- Work required
Which lines in the data below contain the word "none"? Copy each of them.

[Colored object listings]
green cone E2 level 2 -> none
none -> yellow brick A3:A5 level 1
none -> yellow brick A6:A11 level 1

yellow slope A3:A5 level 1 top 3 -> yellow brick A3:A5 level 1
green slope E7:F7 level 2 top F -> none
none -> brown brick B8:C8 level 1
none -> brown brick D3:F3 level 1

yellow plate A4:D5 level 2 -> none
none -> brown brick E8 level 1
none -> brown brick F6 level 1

- Answer to this exercise
green cone E2 level 2 -> none
none -> yellow brick A3:A5 level 1
none -> yellow brick A6:A11 level 1
green slope E7:F7 level 2 top F -> none
none -> brown brick B8:C8 level 1
none -> brown brick D3:F3 level 1
yellow plate A4:D5 level 2 -> none
none -> brown brick E8 level 1
none -> brown brick F6 level 1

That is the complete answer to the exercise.